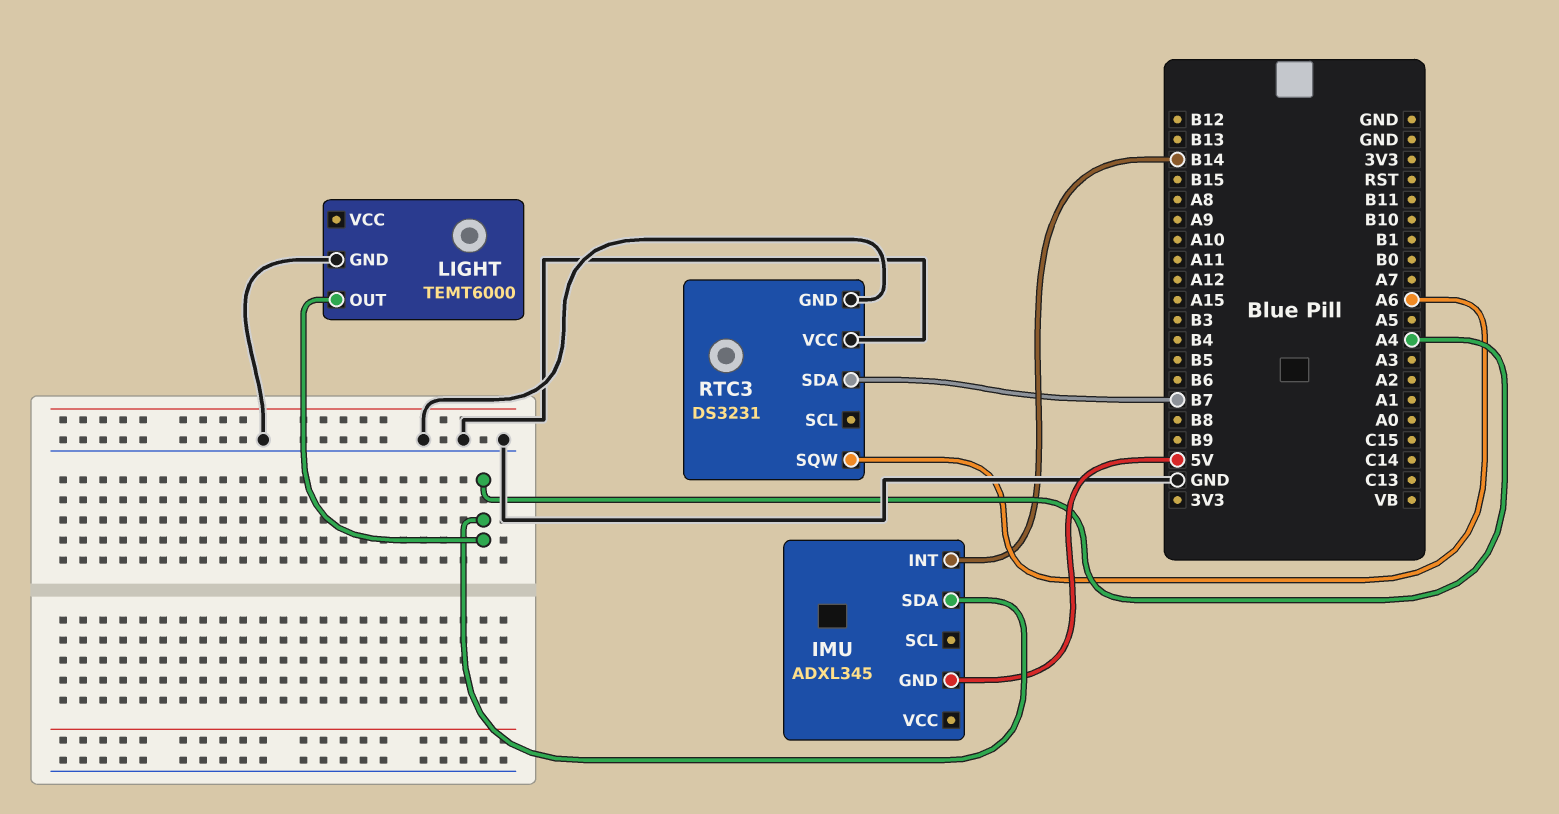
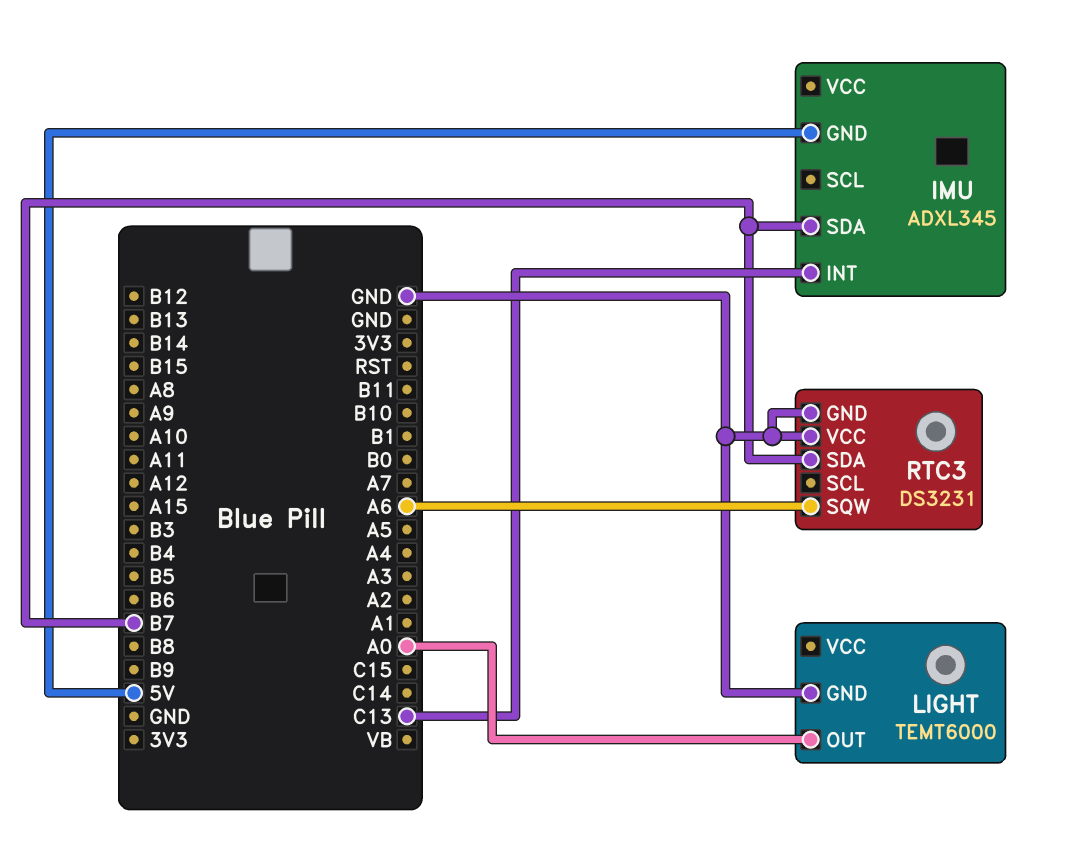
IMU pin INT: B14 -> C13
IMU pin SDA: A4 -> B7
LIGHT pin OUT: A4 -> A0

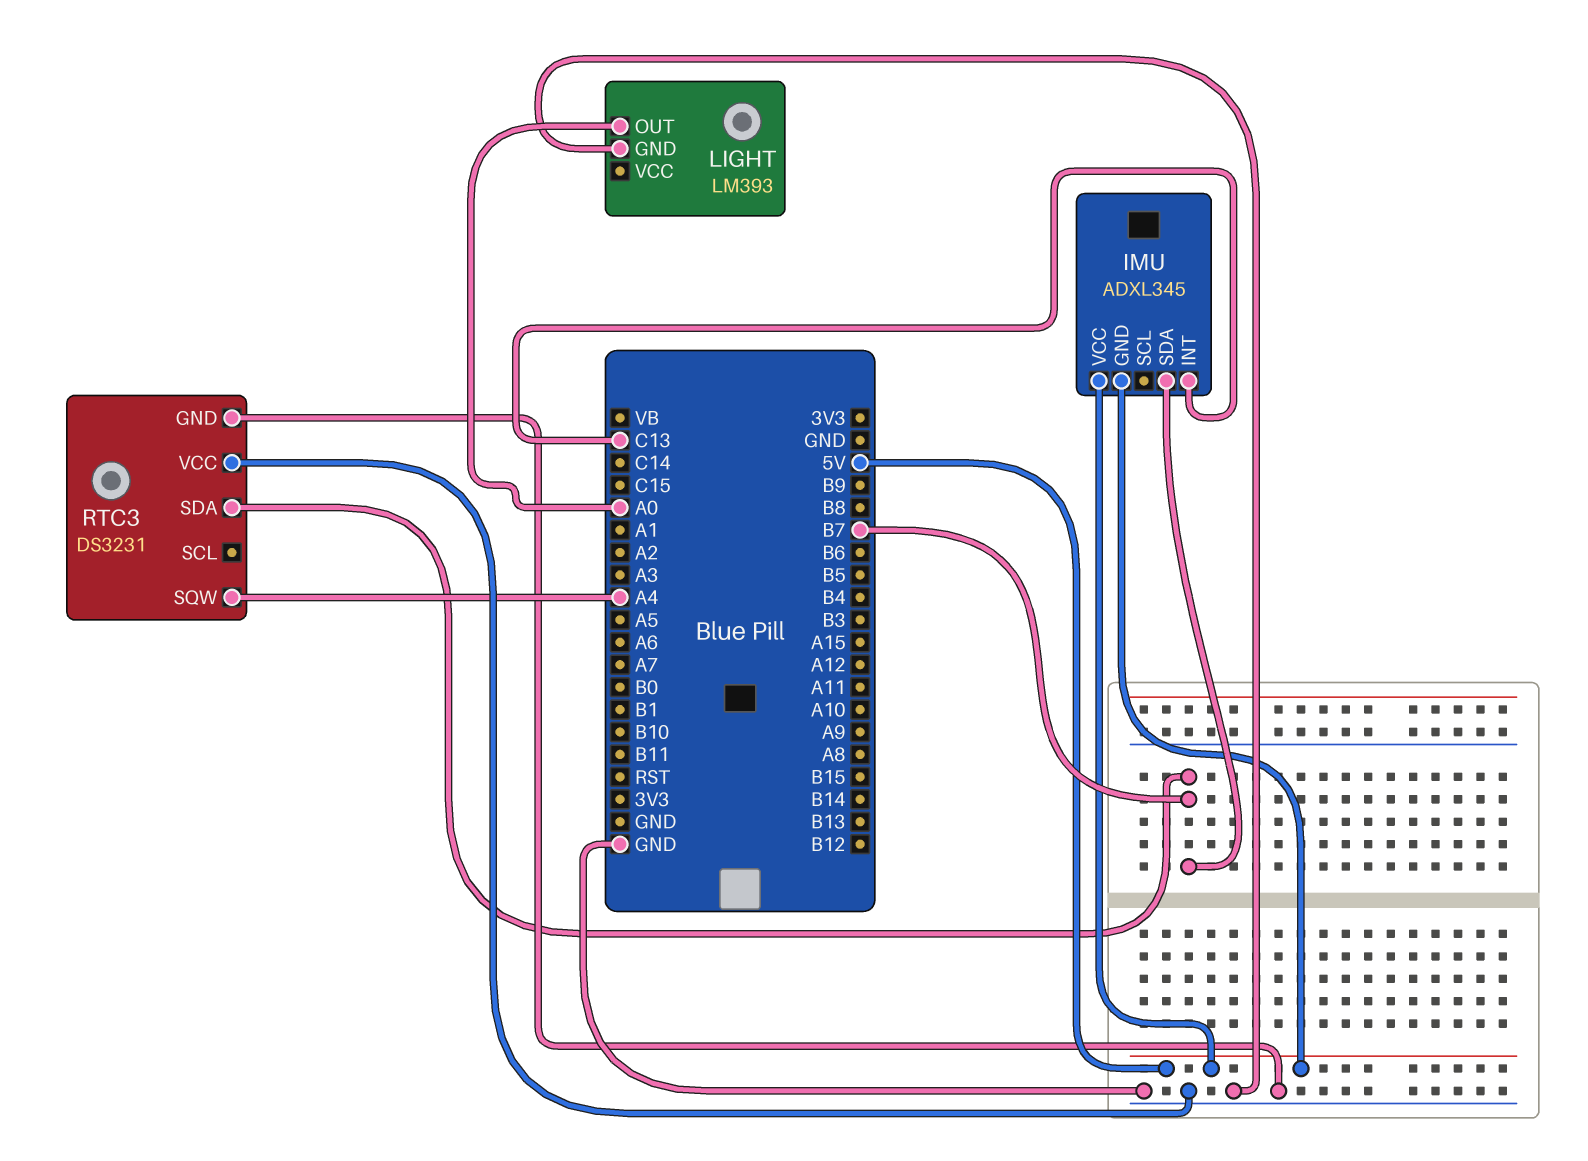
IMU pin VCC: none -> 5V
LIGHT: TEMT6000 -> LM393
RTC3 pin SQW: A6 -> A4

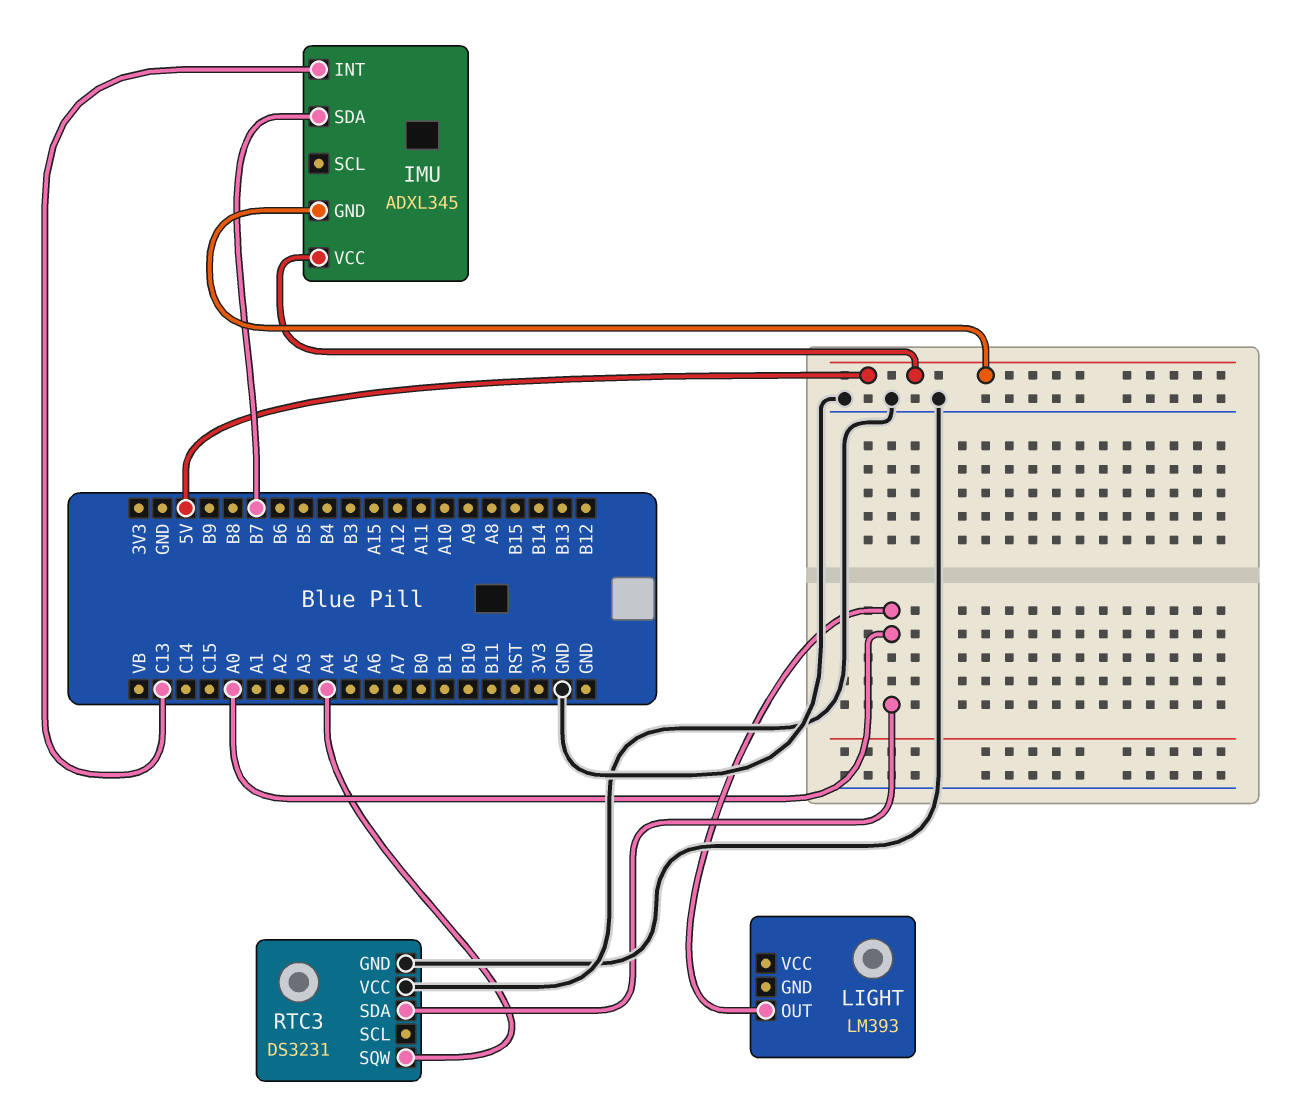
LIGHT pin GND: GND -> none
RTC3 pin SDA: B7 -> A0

════════════════════

What the exercise asks:
Reproduce every record above exactly, but leave out the pictures.

Solved exercise:
IMU pin INT: B14 -> C13
IMU pin SDA: A4 -> B7
LIGHT pin OUT: A4 -> A0

IMU pin VCC: none -> 5V
LIGHT: TEMT6000 -> LM393
RTC3 pin SQW: A6 -> A4

LIGHT pin GND: GND -> none
RTC3 pin SDA: B7 -> A0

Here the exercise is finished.